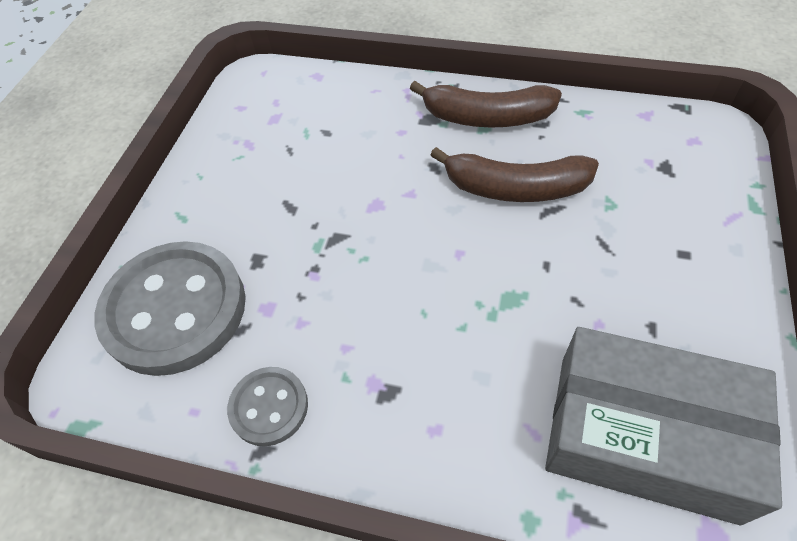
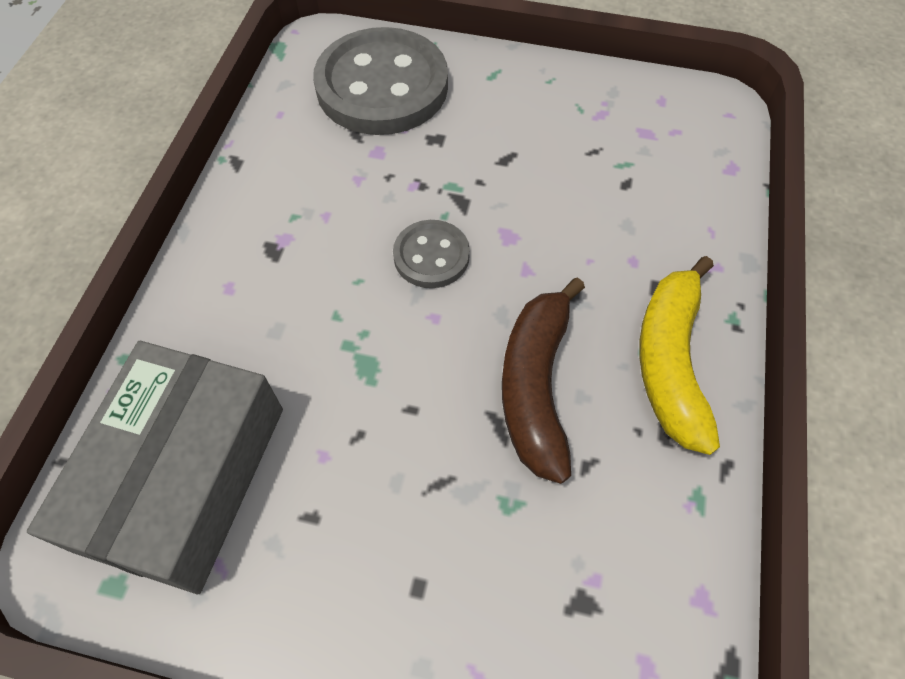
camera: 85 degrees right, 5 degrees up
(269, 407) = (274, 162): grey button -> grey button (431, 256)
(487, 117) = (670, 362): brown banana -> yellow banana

Problem statement
Pictures are to be left out; repeat all the remaining data exactly.

Answer box
camera: 85 degrees right, 5 degrees up
(269, 407) = (274, 162): grey button -> grey button (431, 256)
(487, 117) = (670, 362): brown banana -> yellow banana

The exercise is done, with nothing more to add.